## Material supplied

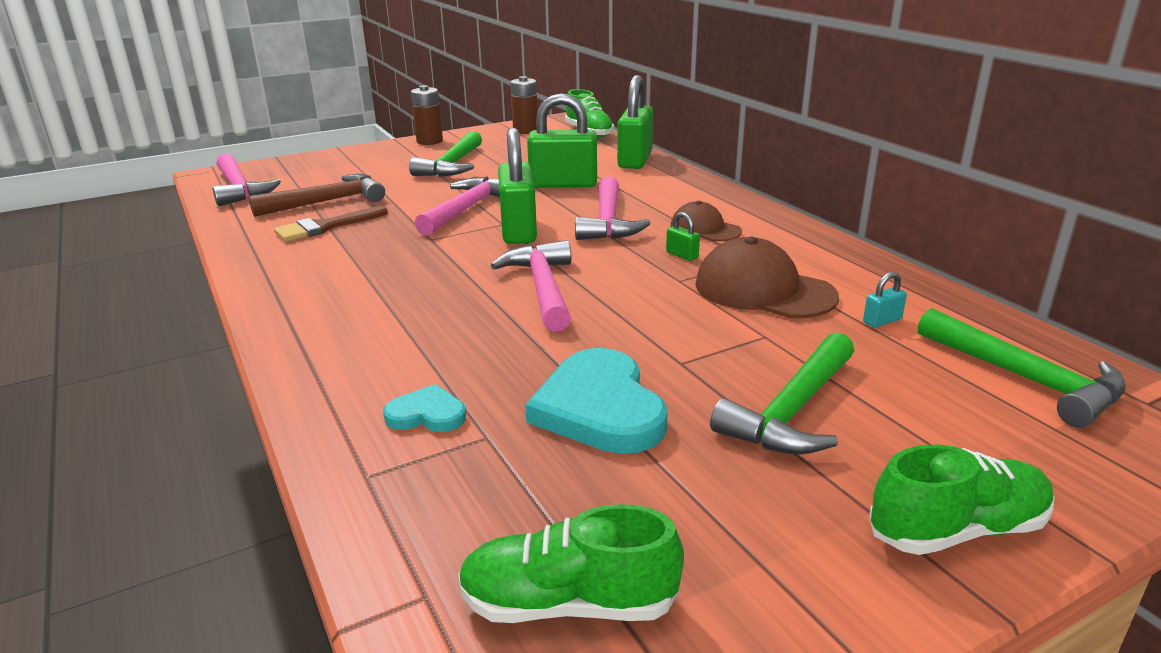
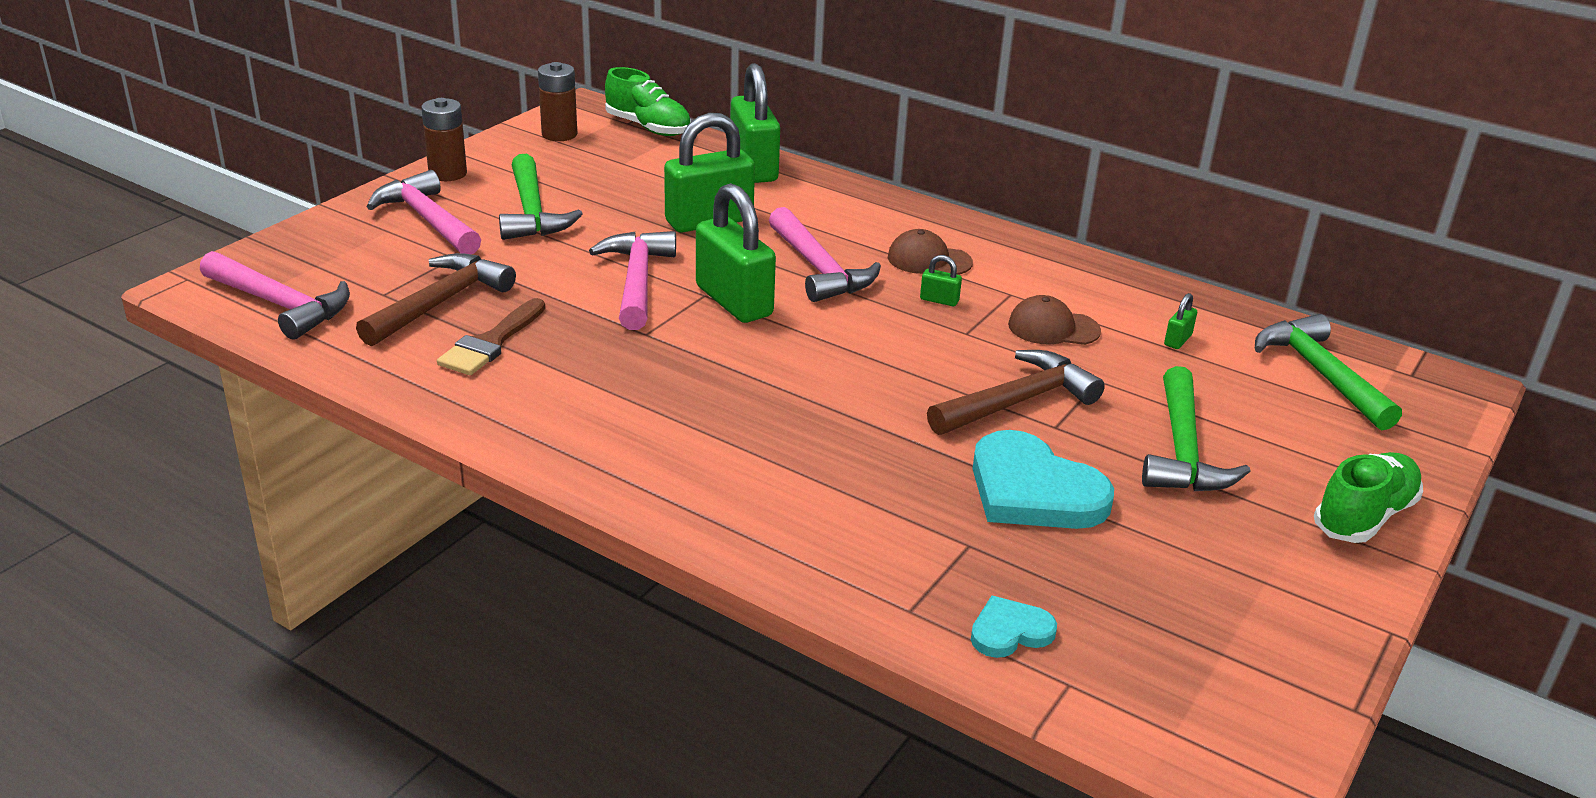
camera: 30 degrees left, 5 degrees up
(427, 414) = (893, 539): turquoise heart -> turquoise heart (1010, 631)
(543, 288) = (845, 373): pink hammer -> pink hammer (428, 220)
(568, 604) = (1172, 654): green shoe -> none
(667, 337) = (1018, 402): none -> brown hammer
(764, 290) = (1053, 328): brown cap -> brown cap, size x0.61
(882, 321) = (1177, 340): turquoise padlock -> green padlock
(1024, 379) = (1320, 374): green hammer -> green hammer turned 135 degrees counterclockwise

## Instructions to follow
Line by line, write out the entries exactly, and leave the pictures out.

## Completed task
camera: 30 degrees left, 5 degrees up
(427, 414) = (893, 539): turquoise heart -> turquoise heart (1010, 631)
(543, 288) = (845, 373): pink hammer -> pink hammer (428, 220)
(568, 604) = (1172, 654): green shoe -> none
(667, 337) = (1018, 402): none -> brown hammer
(764, 290) = (1053, 328): brown cap -> brown cap, size x0.61
(882, 321) = (1177, 340): turquoise padlock -> green padlock
(1024, 379) = (1320, 374): green hammer -> green hammer turned 135 degrees counterclockwise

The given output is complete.